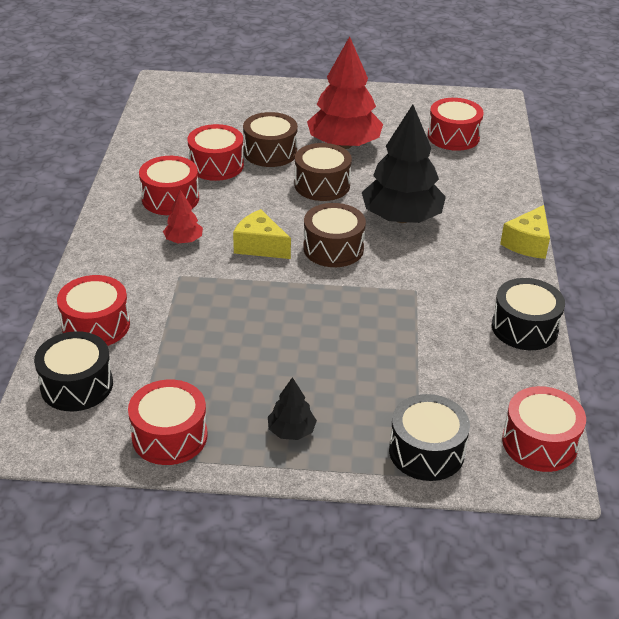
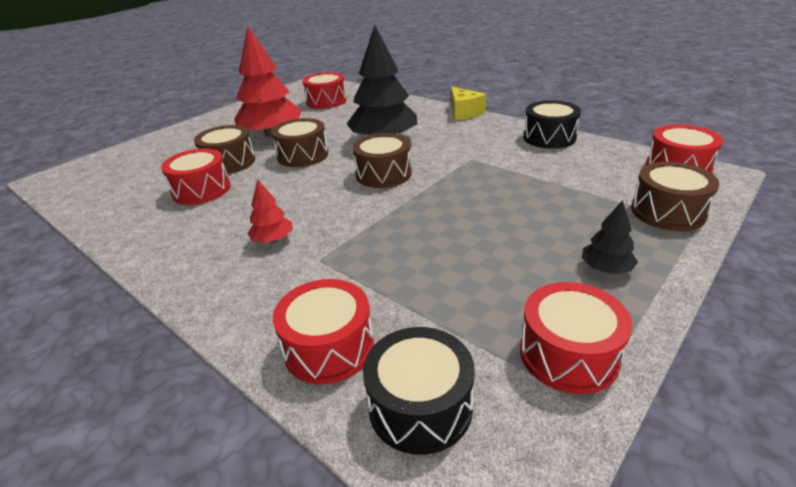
camera: 50 degrees left, 5 degrees down
red drum [139,156,199,215] -> none
yellow cheese [233,209,291,259] -> none
black drum [389,394,470,481] -> brown drum [631,162,719,231]

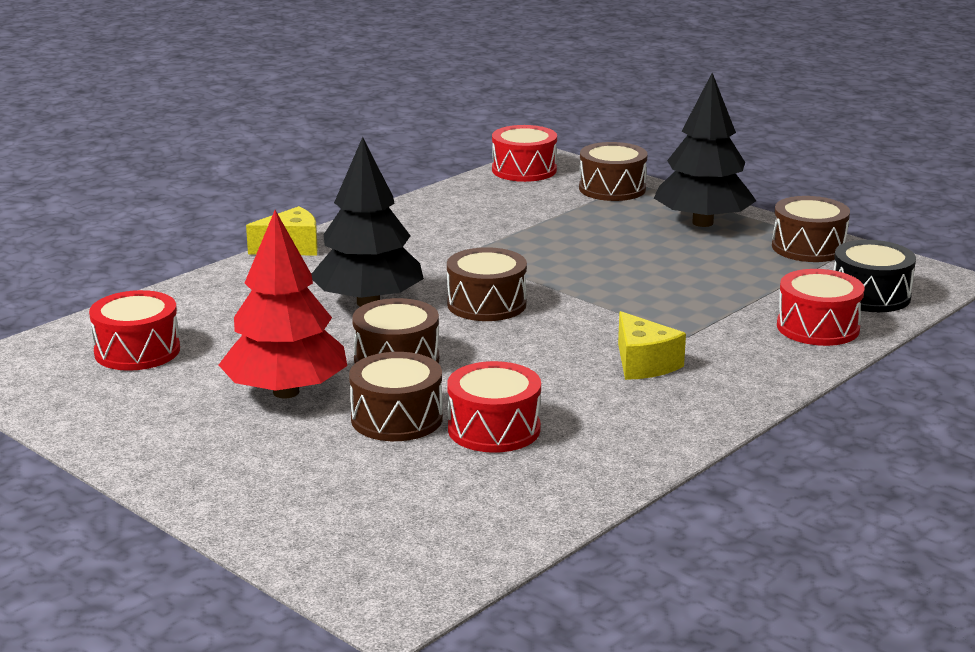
camera: 90 degrees left, 10 degrees down
red tree [247,179,293,243] -> yellow cheese [618,311,686,380]
red drum [520,282,632,394] -> brown drum [772,196,850,262]
black drum [523,100,581,149] -> none
black tree [582,200,638,274] -> black tree [654,73,756,227], size x2.17

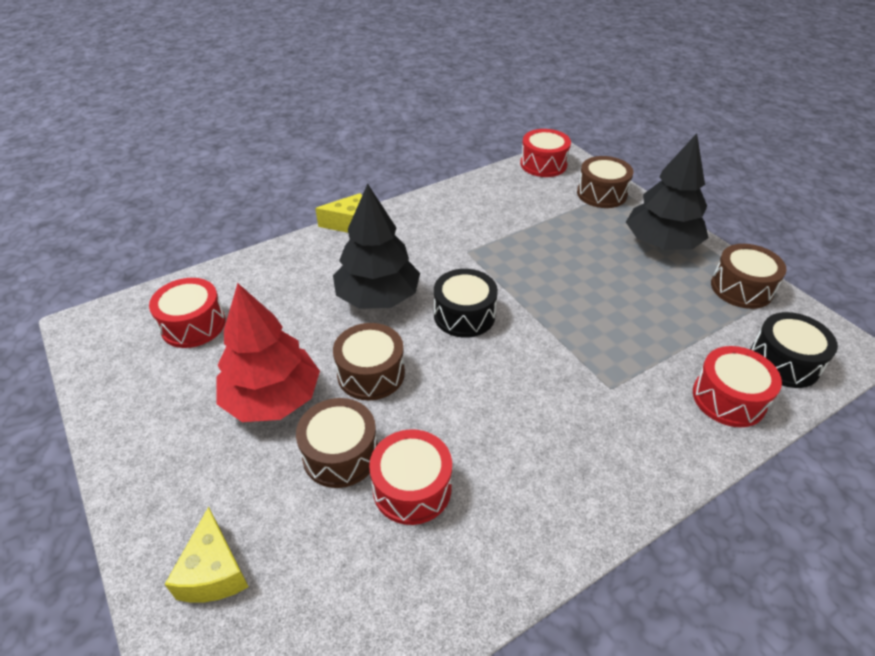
camera: 15 degrees right, 20 degrees up
brown drum [447,247,527,321] -> black drum [434,269,498,338]
yellow cheese [618,311,686,380] -> yellow cheese moved to [164,507,249,603]

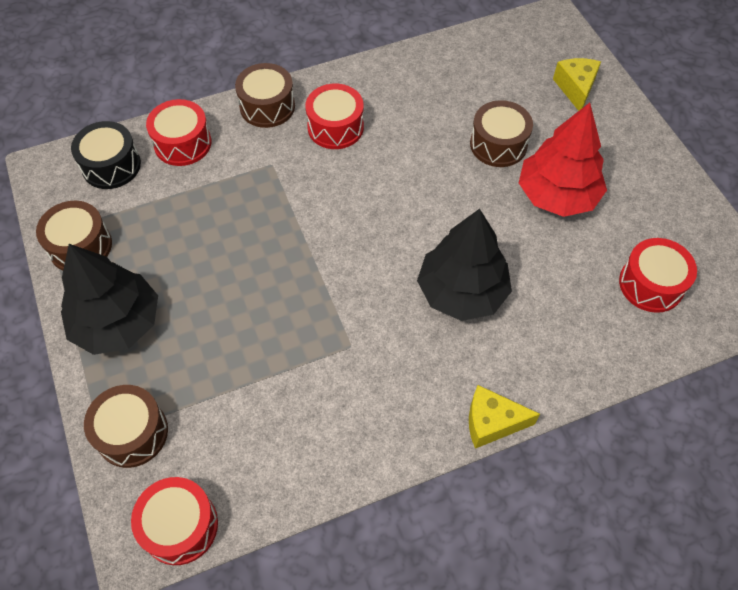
camera: 170 degrees left, 15 degrees up
brown drum [333,323,405,401] -> brown drum moved to [235,63,295,128]
red drum [369,429,452,525] -> red drum moved to [305,84,364,149]
black drum [434,269,498,338] -> none

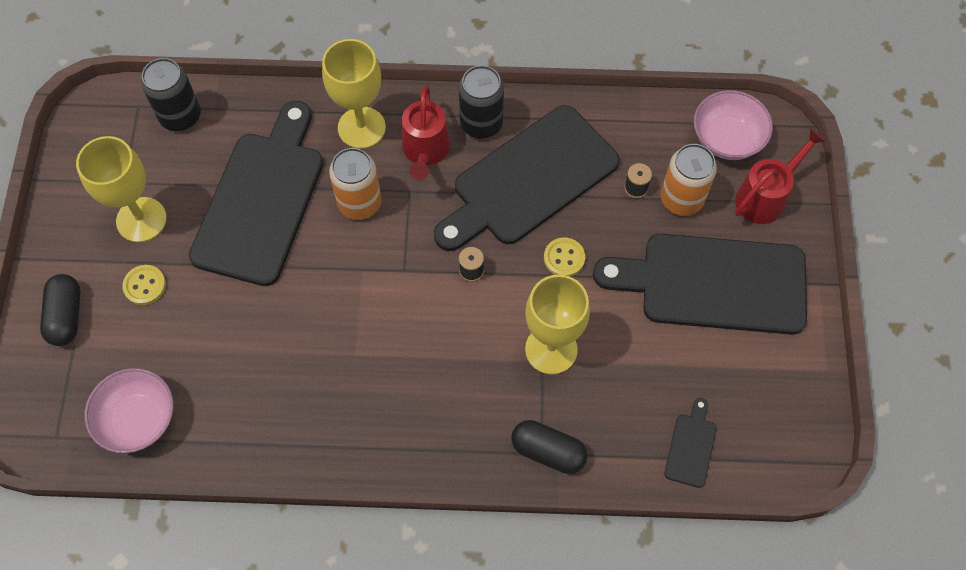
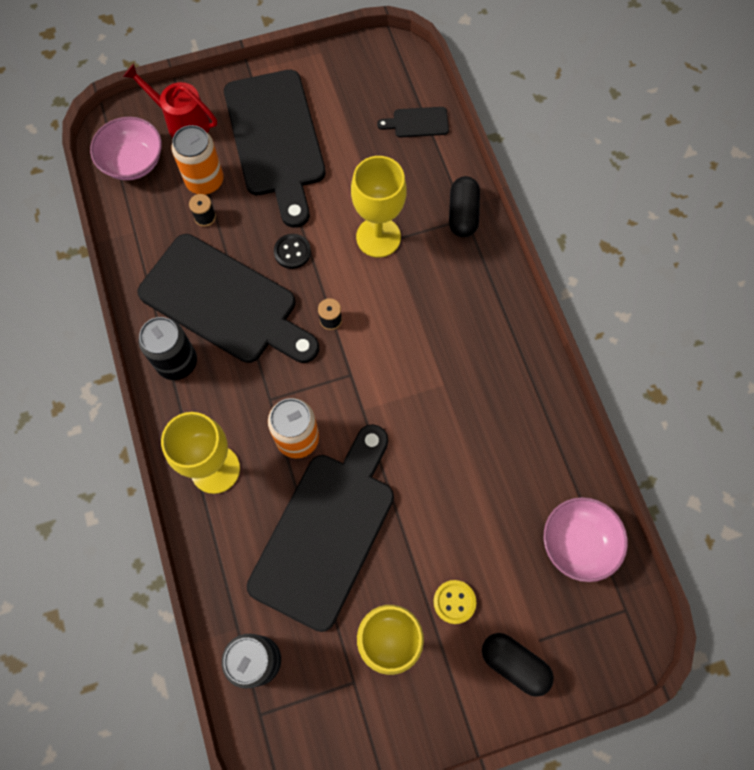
camera: 110 degrees left, 5 degrees up
black capsule [40,274,80,346] -> black capsule turned 60 degrees clockwise [482,633,554,697]
black cutting board [189,101,323,286] -> black cutting board turned 120 degrees clockwise [247,424,394,632]
red watering can [402,85,450,180] -> none
yellow button [544,238,585,277] -> black button [274,234,311,269]

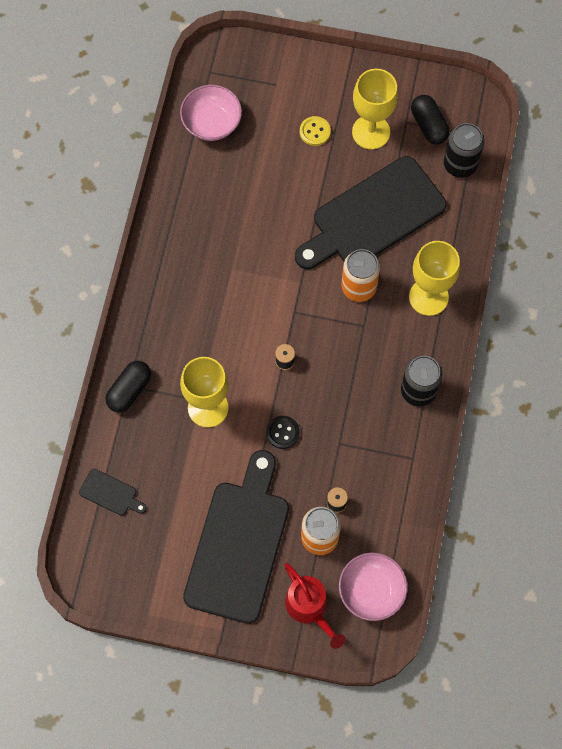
camera: 150 degrees left, 0 degrees up
black cutting board [137,234,319,363] -> none
black capsule [482,633,554,697] -> black capsule moved to [411,95,450,145]

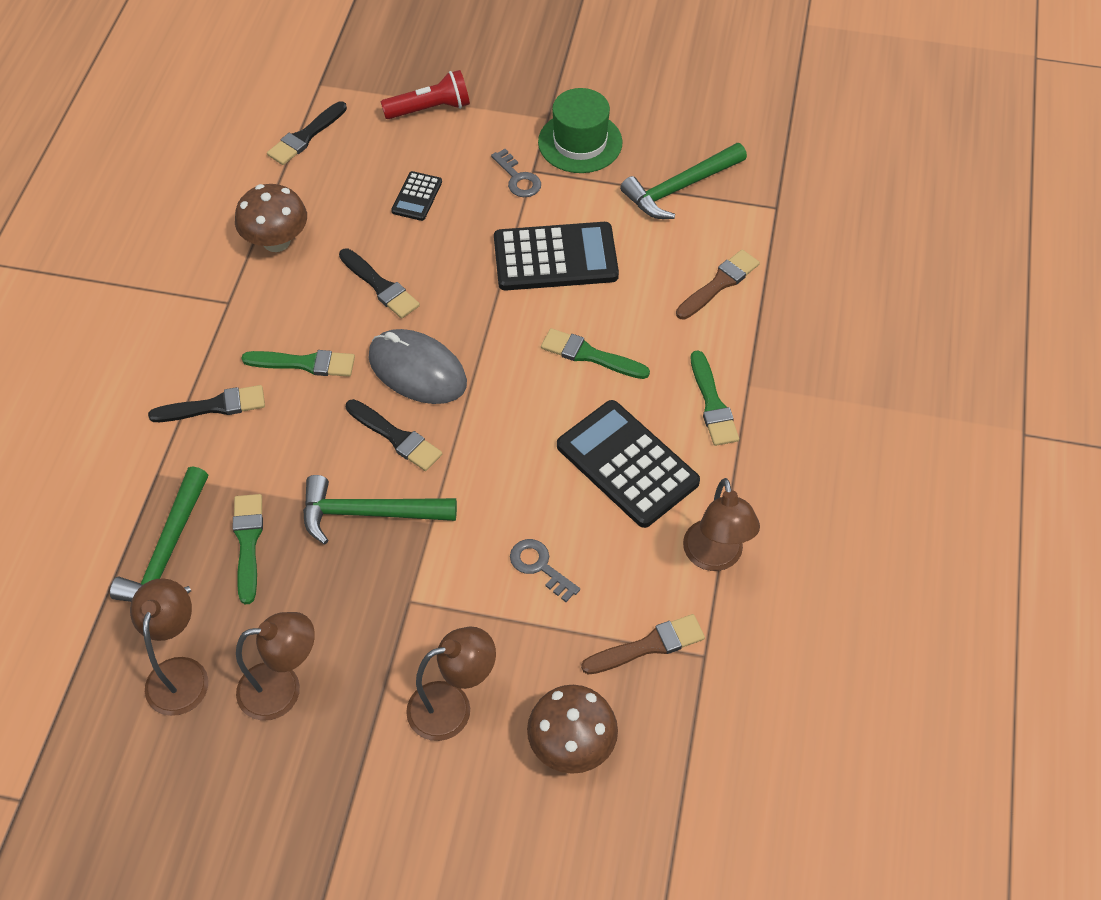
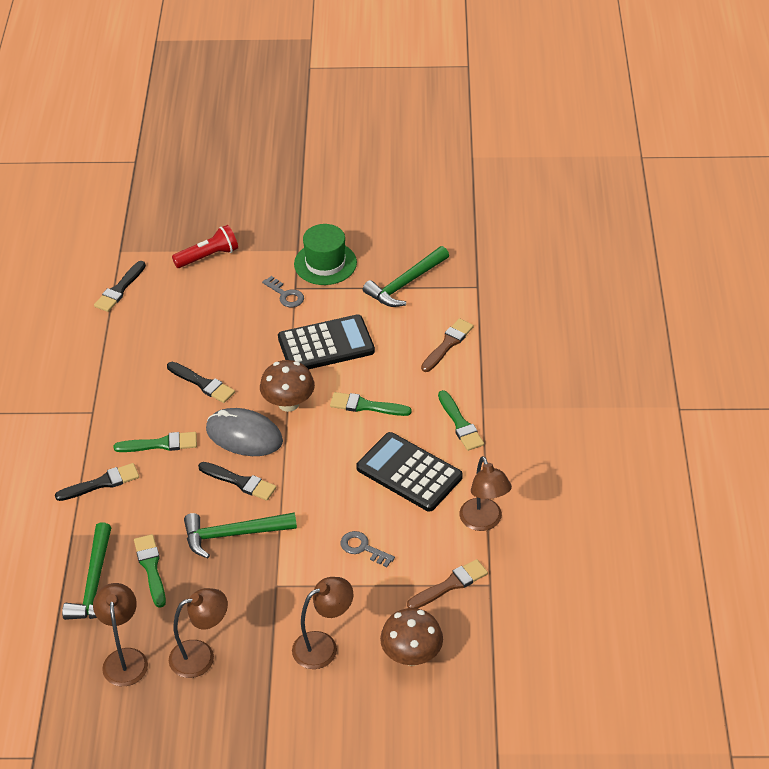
camera: 10 degrees left, 10 degrees down
brown mushroom [235,184,307,252] -> brown mushroom moved to [260,360,315,412]
black calculator [391,171,442,221] -> none

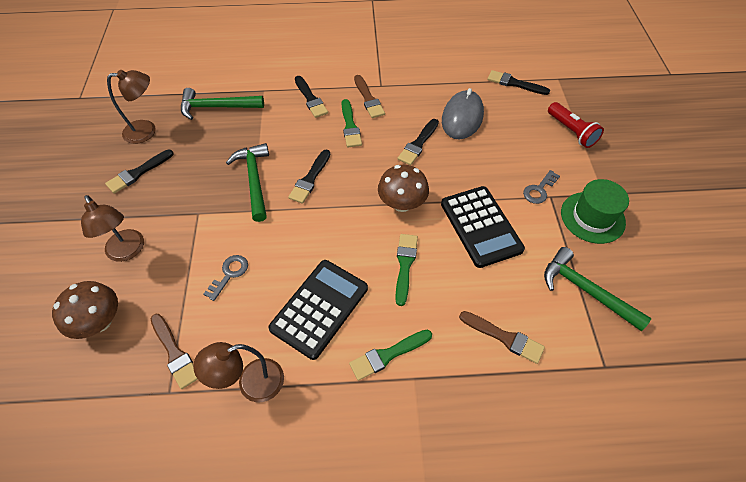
camera: 85 degrees right, 10 degrees up
green brush [134,534,166,608] -> none
brown lamp [169,588,228,678] -> black brush [105,149,174,194]
grey mouse [206,408,283,456] -> grey mouse moved to [442,88,484,139]
none -> brown brush [354,75,385,118]

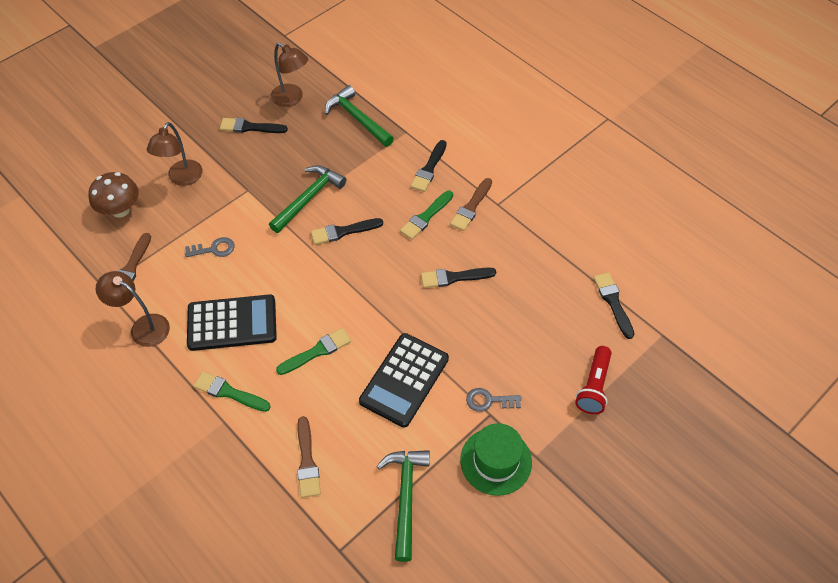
camera: 50 degrees right, 0 degrees up
brown mushroom [378,165,429,212] -> none
grey mouse [442,88,484,139] -> none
________________________________________
**Directions**
Between and including the line above that contains "camera: 150 degrees left, 0 degrees up" and the line that contains "black calculator [391,171,442,221] -> none", restate every line word for word. Pictures stay out.

**Finished task**
camera: 150 degrees left, 0 degrees up
black cutting board [137,234,319,363] -> none
black capsule [482,633,554,697] -> black capsule moved to [411,95,450,145]

camera: 10 degrees left, 10 degrees down
brown mushroom [235,184,307,252] -> brown mushroom moved to [260,360,315,412]
black calculator [391,171,442,221] -> none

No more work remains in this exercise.